*Work to be completed*
Begin at the line containing "SW3: switch (N6, VDD) -> switch (GND, N6)" and reproduce every line through the end of the entries below. Nothing else should appear.

*Supplied records*
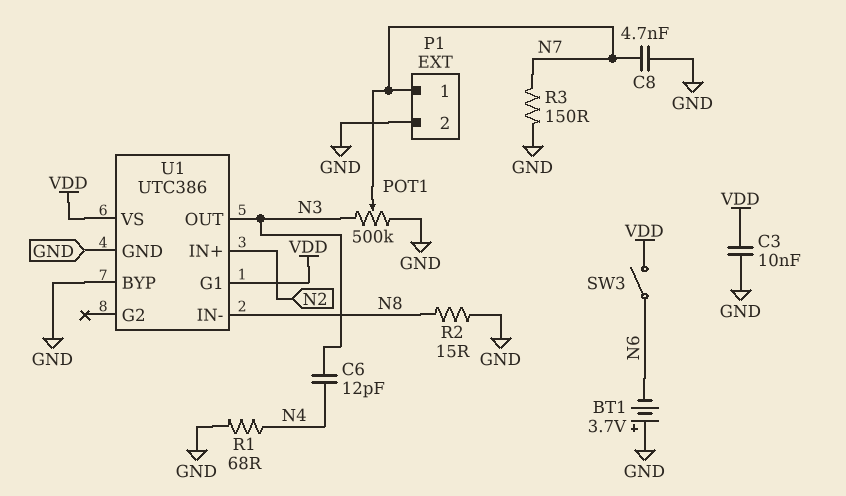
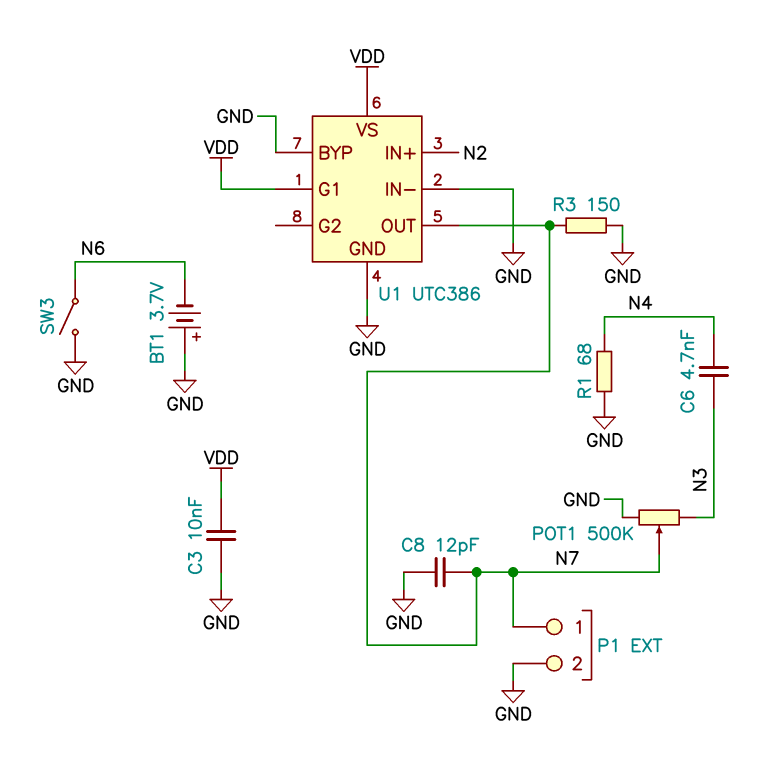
C6: 12pF (N3, N4) -> 4.7nF (N3, N4)
C8: 4.7nF (GND, N7) -> 12pF (GND, N7)
R2: 15 (GND, N8) -> none
SW3: switch (N6, VDD) -> switch (GND, N6)
U1 pin IN-: N8 -> GND
U1 pin OUT: N3 -> N7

*Answer for the task*
SW3: switch (N6, VDD) -> switch (GND, N6)
U1 pin IN-: N8 -> GND
U1 pin OUT: N3 -> N7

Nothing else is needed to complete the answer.